* _What you should do_
Filter the records for "brown" and keep each line that has it.

*-*-*

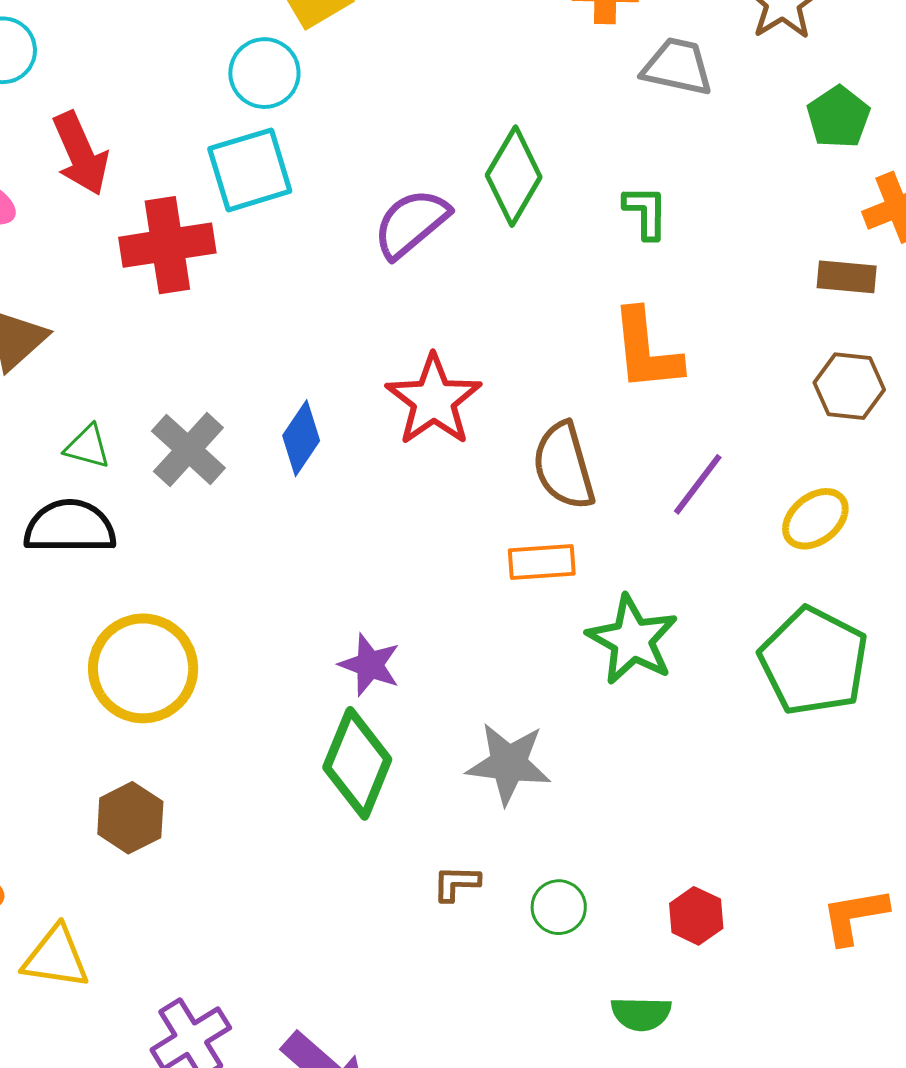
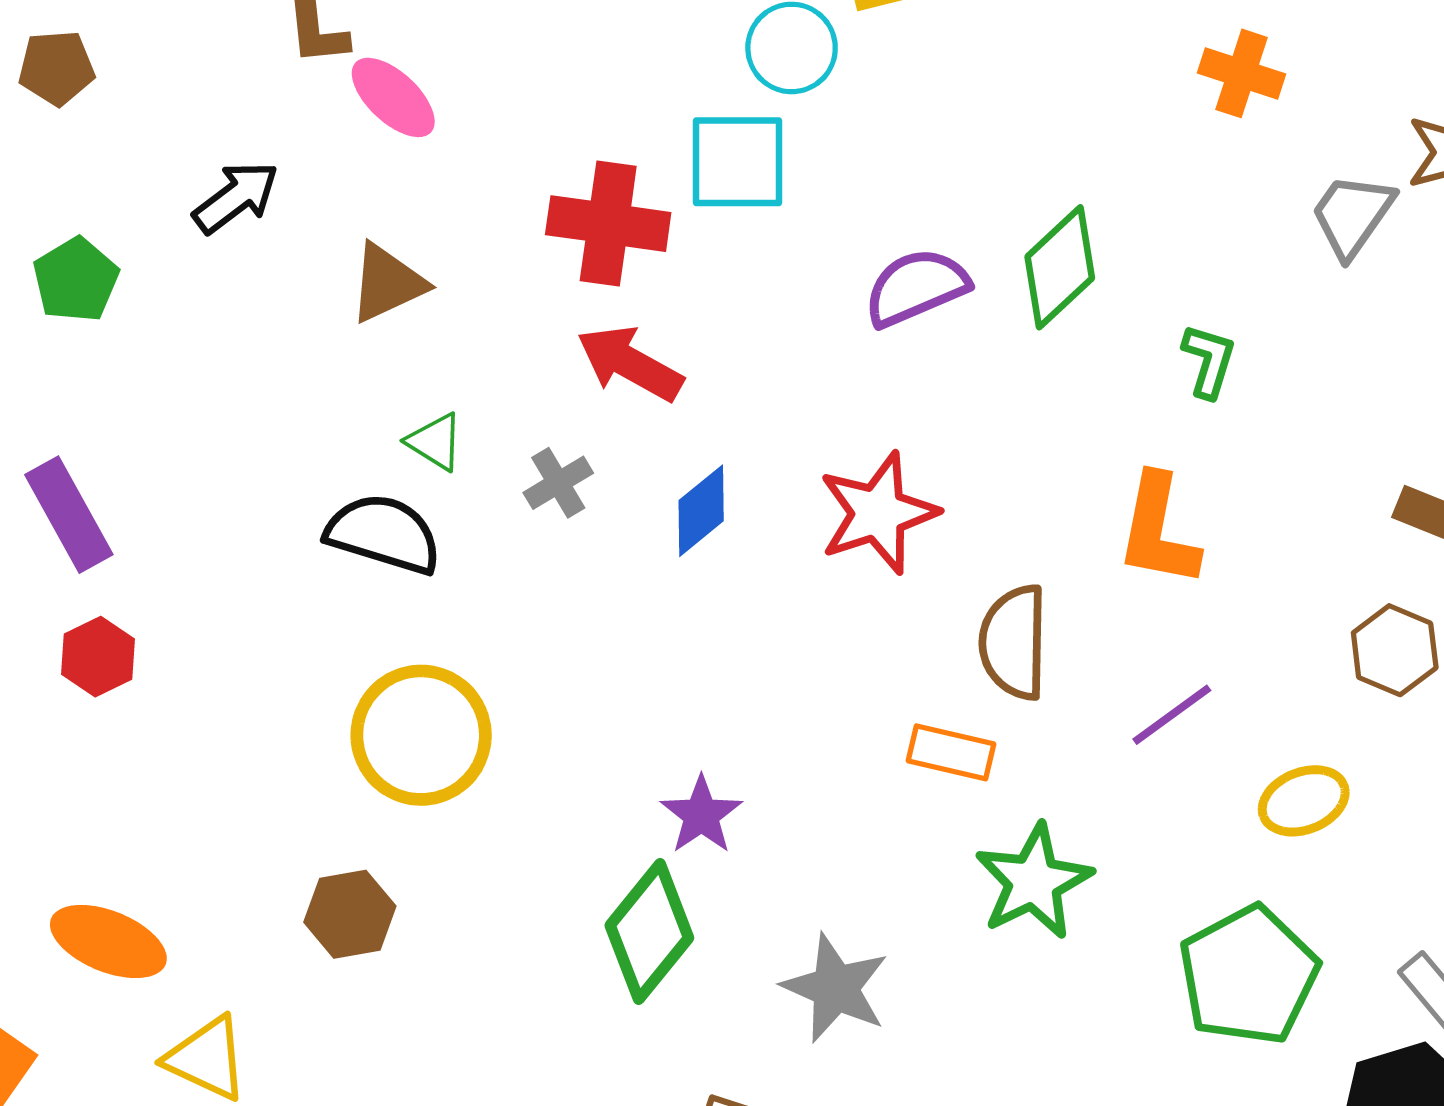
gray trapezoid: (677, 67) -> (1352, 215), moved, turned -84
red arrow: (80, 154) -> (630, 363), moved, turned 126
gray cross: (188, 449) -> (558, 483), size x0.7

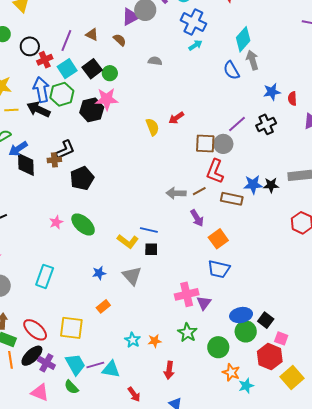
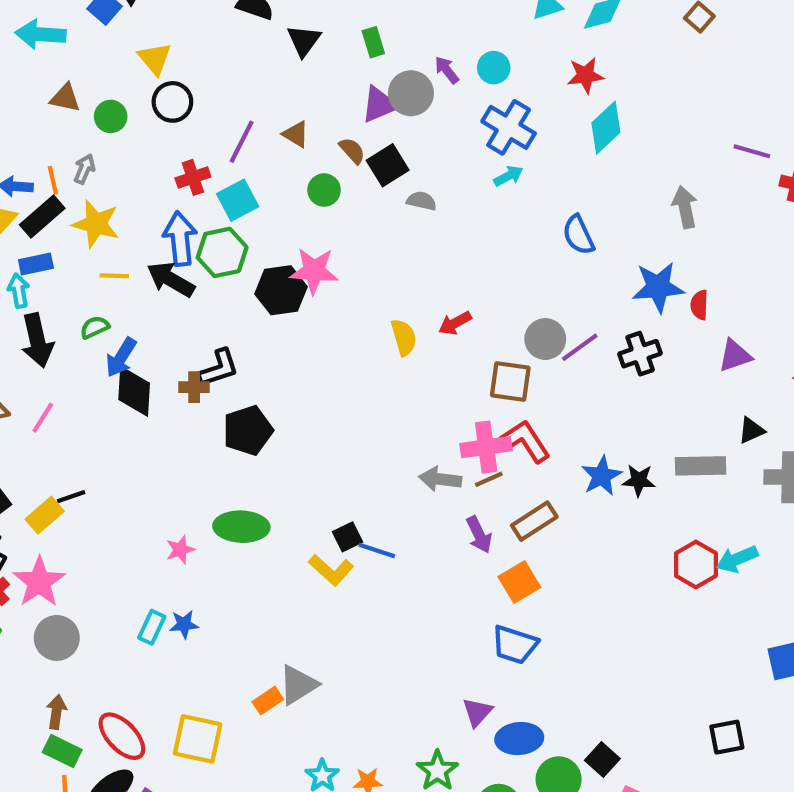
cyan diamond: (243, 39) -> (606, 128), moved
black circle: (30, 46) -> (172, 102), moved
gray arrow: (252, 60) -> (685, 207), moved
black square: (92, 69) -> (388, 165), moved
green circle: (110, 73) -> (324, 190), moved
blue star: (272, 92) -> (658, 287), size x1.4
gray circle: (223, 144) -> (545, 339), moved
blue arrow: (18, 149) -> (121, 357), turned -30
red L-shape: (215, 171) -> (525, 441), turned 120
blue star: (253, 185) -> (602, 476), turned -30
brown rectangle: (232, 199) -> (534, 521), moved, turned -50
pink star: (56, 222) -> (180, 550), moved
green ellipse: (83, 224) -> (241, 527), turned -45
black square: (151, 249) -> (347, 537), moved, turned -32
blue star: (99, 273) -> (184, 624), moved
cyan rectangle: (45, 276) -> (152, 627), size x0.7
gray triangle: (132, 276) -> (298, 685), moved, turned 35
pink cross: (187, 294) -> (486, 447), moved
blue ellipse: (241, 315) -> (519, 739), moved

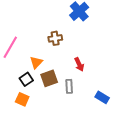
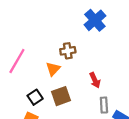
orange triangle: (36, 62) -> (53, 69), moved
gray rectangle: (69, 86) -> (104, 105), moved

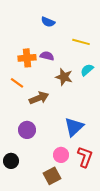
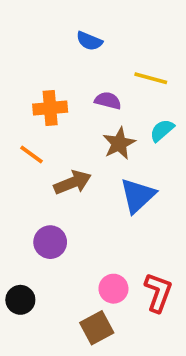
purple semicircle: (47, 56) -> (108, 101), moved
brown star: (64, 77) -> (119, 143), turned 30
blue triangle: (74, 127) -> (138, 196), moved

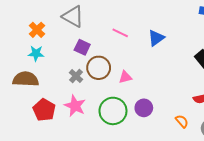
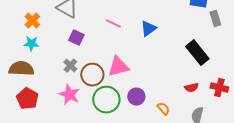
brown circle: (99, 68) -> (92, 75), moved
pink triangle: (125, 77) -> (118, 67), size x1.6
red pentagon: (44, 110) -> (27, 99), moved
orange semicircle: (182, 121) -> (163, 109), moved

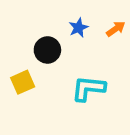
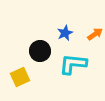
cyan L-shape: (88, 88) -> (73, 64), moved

*-*-*

* _Answer for the task_
brown rectangle: (232, 199) -> (534, 521), moved, turned -50
brown star: (64, 77) -> (119, 143), turned 30
brown circle: (99, 68) -> (92, 75), moved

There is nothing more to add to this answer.